Given records
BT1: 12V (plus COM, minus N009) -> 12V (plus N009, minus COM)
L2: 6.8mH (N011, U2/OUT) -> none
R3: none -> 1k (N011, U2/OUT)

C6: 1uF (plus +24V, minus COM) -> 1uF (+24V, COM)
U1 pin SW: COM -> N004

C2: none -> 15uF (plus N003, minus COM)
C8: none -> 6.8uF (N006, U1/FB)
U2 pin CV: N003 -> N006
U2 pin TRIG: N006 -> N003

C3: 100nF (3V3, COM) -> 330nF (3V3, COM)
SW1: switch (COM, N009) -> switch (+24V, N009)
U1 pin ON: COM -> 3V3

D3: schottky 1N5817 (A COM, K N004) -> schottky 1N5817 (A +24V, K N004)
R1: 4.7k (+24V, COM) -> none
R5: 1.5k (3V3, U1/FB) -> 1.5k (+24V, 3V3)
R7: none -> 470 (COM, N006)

...

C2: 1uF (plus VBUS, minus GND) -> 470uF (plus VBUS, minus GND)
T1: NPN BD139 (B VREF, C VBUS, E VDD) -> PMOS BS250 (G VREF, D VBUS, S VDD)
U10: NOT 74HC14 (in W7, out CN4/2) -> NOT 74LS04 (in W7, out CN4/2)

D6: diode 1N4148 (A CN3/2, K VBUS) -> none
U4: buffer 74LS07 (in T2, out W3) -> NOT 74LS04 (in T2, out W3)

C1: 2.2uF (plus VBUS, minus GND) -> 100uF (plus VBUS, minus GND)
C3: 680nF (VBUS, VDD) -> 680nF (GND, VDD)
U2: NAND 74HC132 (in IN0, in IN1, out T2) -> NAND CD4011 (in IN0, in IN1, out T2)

---

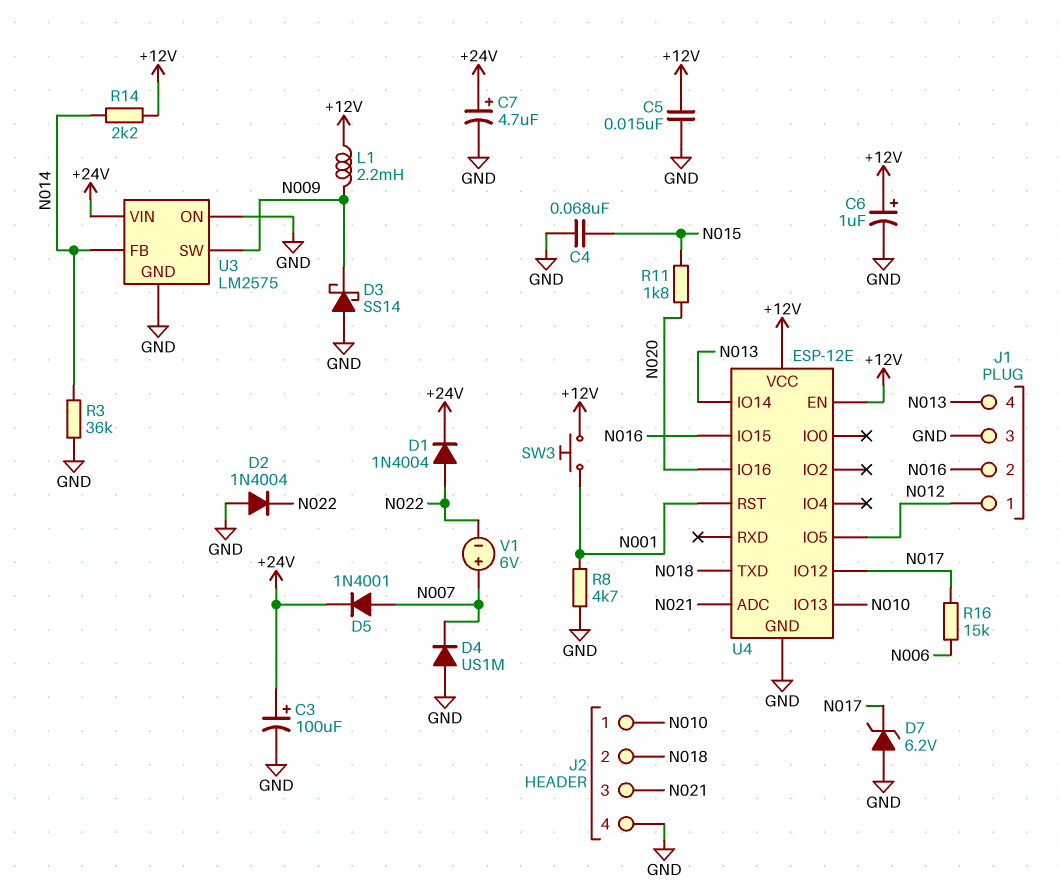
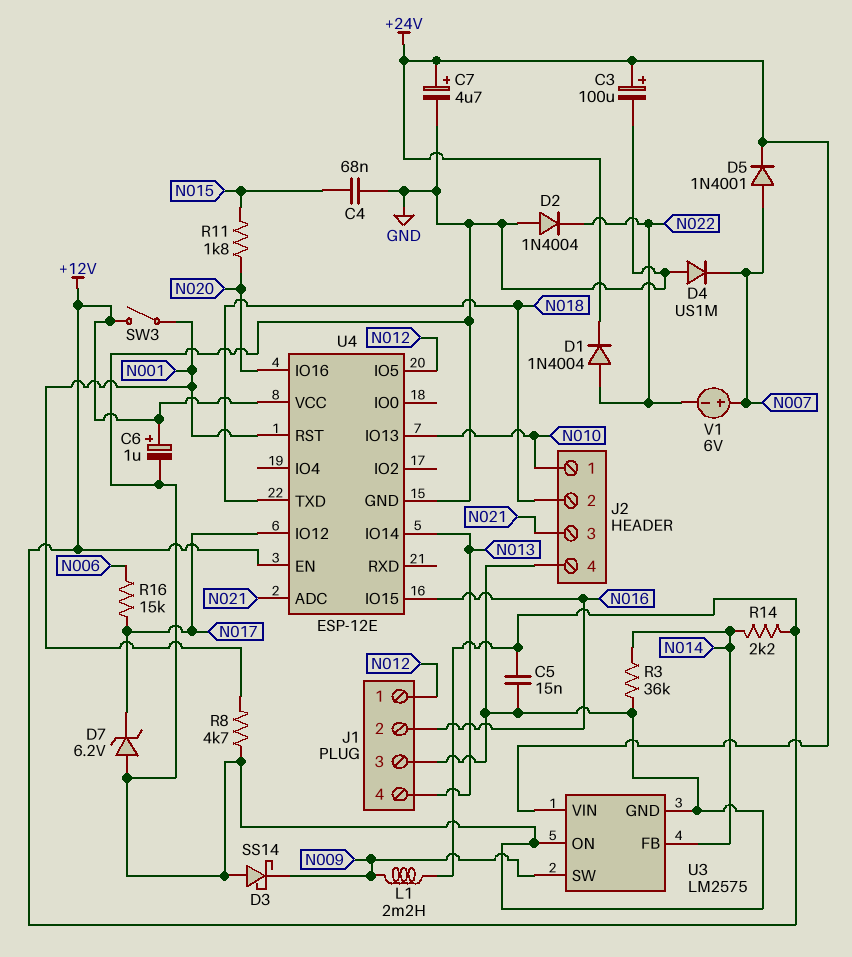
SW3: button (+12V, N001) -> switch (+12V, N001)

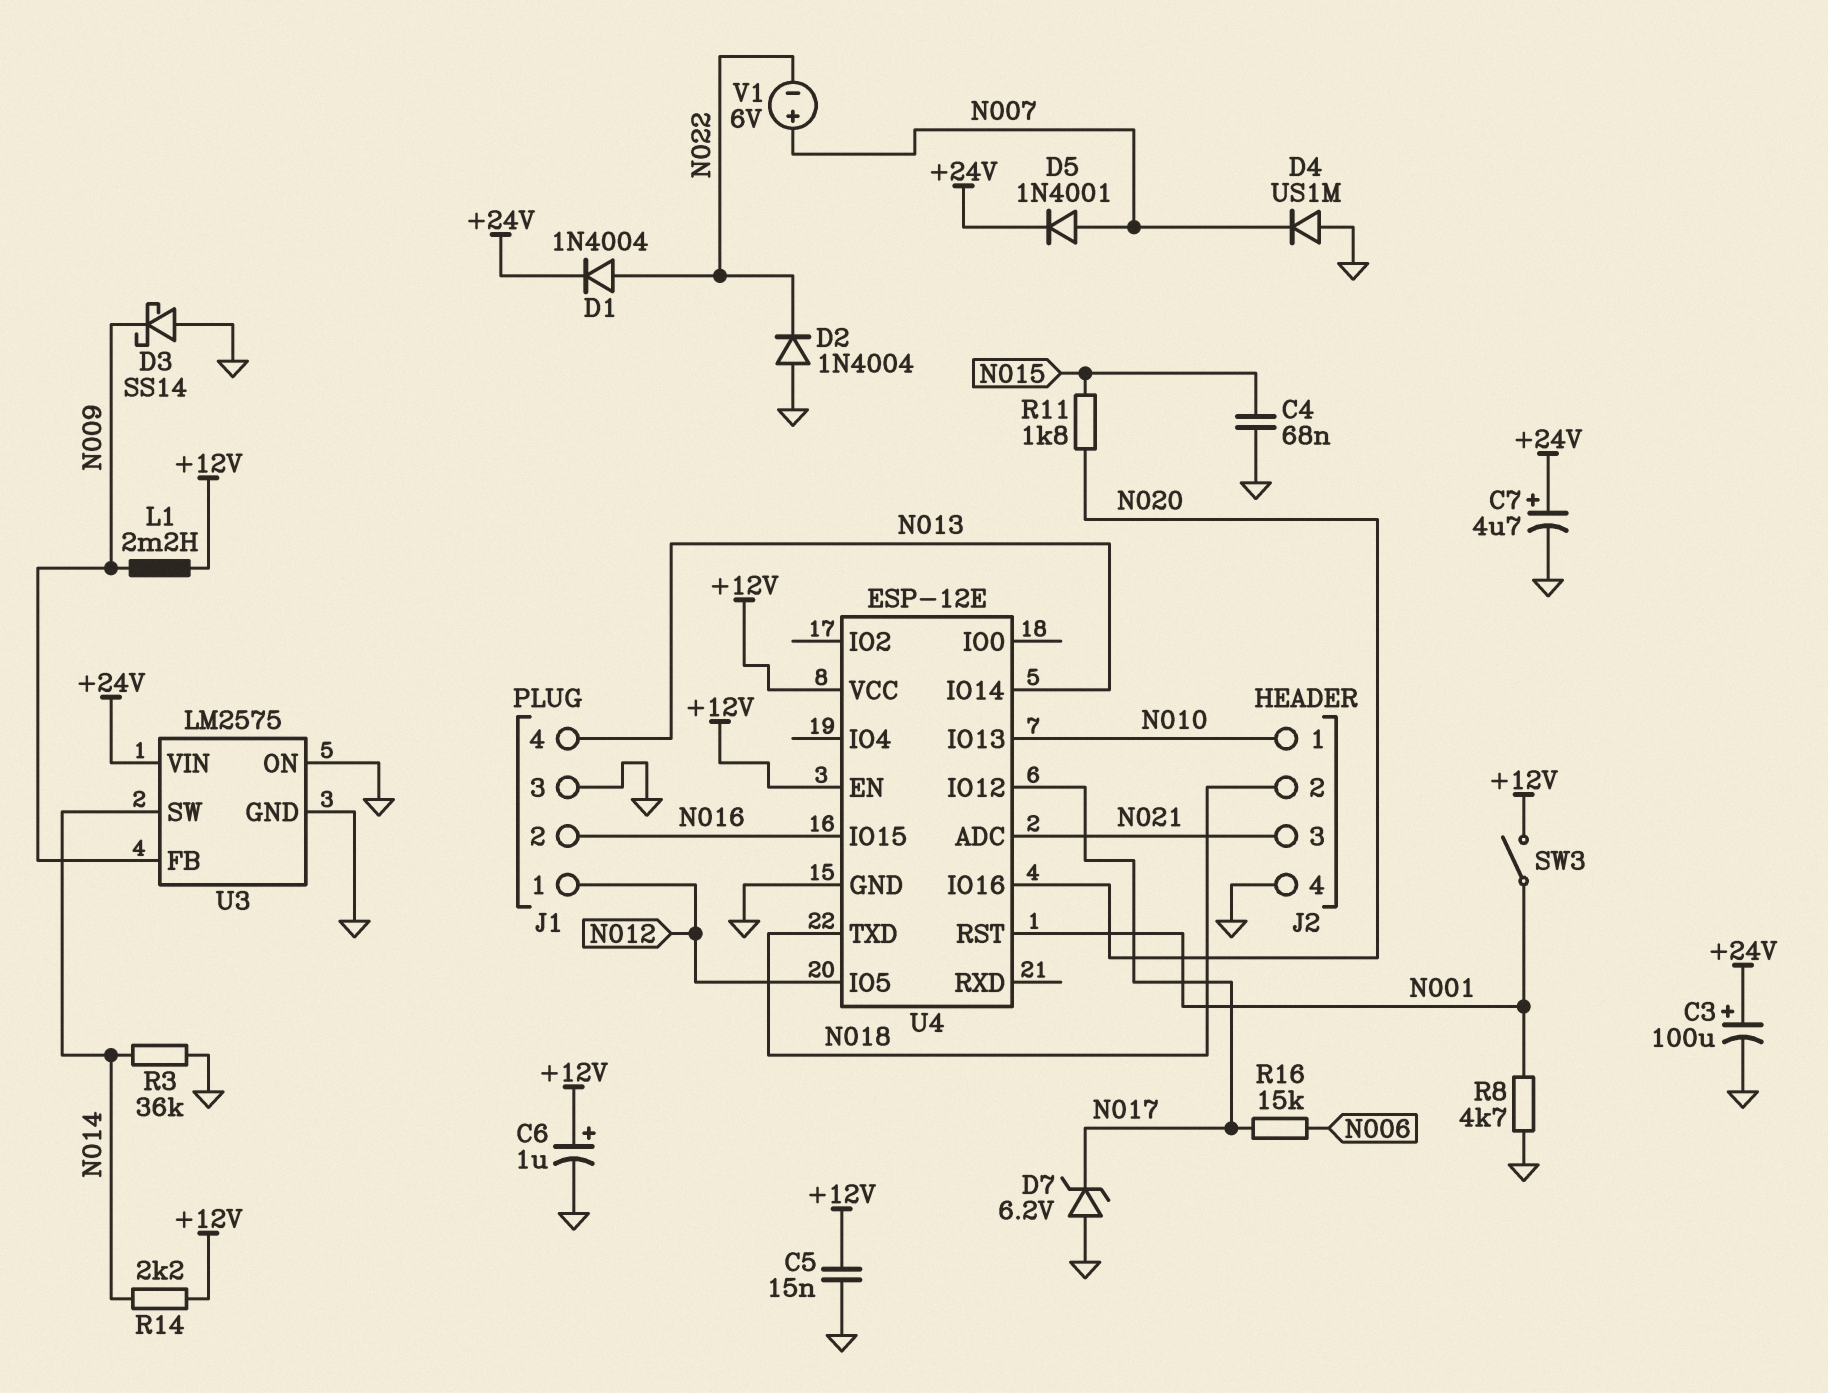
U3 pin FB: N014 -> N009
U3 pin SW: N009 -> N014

Task prompt
All that is wanted is the stretch of lines above from the one containing "BT1: 12V (plus" through the one containing "C3: 100nF (3V3, COM) -> 330nF (3V3, COM)", duplicated exactly.

Answer
BT1: 12V (plus COM, minus N009) -> 12V (plus N009, minus COM)
L2: 6.8mH (N011, U2/OUT) -> none
R3: none -> 1k (N011, U2/OUT)

C6: 1uF (plus +24V, minus COM) -> 1uF (+24V, COM)
U1 pin SW: COM -> N004

C2: none -> 15uF (plus N003, minus COM)
C8: none -> 6.8uF (N006, U1/FB)
U2 pin CV: N003 -> N006
U2 pin TRIG: N006 -> N003

C3: 100nF (3V3, COM) -> 330nF (3V3, COM)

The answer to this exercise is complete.